*Brief:* What is needed here is an exact repetition of the records below, beginning at the line that has "camera: 160 degrees left, 15 degrees down" and stopping after the line that has "(157, 373) = (702, 254): black".

*Excerpts from a dataset:*
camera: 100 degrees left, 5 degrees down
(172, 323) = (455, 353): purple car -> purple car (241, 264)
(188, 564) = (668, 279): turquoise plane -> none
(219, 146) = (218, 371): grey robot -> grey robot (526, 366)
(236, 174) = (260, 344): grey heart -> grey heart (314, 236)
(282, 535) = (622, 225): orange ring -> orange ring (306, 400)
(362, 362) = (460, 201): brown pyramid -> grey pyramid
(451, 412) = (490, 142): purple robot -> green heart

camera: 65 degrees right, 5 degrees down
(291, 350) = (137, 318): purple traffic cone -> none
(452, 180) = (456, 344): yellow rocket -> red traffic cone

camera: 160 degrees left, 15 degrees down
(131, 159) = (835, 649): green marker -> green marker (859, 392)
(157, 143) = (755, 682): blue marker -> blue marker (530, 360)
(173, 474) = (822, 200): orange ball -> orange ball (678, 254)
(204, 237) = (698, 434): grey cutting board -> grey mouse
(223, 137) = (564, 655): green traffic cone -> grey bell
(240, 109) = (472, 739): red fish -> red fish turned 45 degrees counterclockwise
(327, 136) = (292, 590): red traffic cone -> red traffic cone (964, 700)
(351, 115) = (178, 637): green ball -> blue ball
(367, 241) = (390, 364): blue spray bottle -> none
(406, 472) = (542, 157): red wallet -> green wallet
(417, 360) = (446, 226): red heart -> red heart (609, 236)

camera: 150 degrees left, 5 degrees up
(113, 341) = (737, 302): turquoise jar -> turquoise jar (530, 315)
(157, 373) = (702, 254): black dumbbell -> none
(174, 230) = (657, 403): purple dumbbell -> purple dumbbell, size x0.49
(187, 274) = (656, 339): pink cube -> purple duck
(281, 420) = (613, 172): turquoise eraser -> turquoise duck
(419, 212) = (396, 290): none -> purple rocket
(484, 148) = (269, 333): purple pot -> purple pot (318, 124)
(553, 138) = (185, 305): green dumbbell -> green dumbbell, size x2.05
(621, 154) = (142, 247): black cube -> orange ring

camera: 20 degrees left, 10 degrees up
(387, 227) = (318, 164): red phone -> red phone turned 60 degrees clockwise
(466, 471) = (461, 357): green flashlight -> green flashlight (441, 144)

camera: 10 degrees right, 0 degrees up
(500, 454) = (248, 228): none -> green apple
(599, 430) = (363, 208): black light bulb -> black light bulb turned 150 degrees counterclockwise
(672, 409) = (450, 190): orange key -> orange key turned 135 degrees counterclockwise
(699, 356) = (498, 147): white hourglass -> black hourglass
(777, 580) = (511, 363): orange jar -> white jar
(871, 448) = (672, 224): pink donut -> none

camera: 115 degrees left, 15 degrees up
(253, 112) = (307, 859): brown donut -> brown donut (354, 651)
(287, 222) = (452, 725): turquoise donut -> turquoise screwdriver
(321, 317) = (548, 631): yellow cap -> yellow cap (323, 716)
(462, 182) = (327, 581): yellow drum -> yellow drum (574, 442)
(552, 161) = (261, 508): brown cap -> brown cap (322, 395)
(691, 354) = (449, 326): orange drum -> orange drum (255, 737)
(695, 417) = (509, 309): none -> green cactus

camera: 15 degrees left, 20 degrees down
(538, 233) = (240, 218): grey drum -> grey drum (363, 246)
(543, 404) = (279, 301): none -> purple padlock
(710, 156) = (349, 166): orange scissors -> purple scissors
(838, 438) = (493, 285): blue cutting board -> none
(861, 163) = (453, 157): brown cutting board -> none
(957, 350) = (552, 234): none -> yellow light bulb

*Solved exercise:*
camera: 160 degrees left, 15 degrees down
(131, 159) = (835, 649): green marker -> green marker (859, 392)
(157, 143) = (755, 682): blue marker -> blue marker (530, 360)
(173, 474) = (822, 200): orange ball -> orange ball (678, 254)
(204, 237) = (698, 434): grey cutting board -> grey mouse
(223, 137) = (564, 655): green traffic cone -> grey bell
(240, 109) = (472, 739): red fish -> red fish turned 45 degrees counterclockwise
(327, 136) = (292, 590): red traffic cone -> red traffic cone (964, 700)
(351, 115) = (178, 637): green ball -> blue ball
(367, 241) = (390, 364): blue spray bottle -> none
(406, 472) = (542, 157): red wallet -> green wallet
(417, 360) = (446, 226): red heart -> red heart (609, 236)

camera: 150 degrees left, 5 degrees up
(113, 341) = (737, 302): turquoise jar -> turquoise jar (530, 315)
(157, 373) = (702, 254): black dumbbell -> none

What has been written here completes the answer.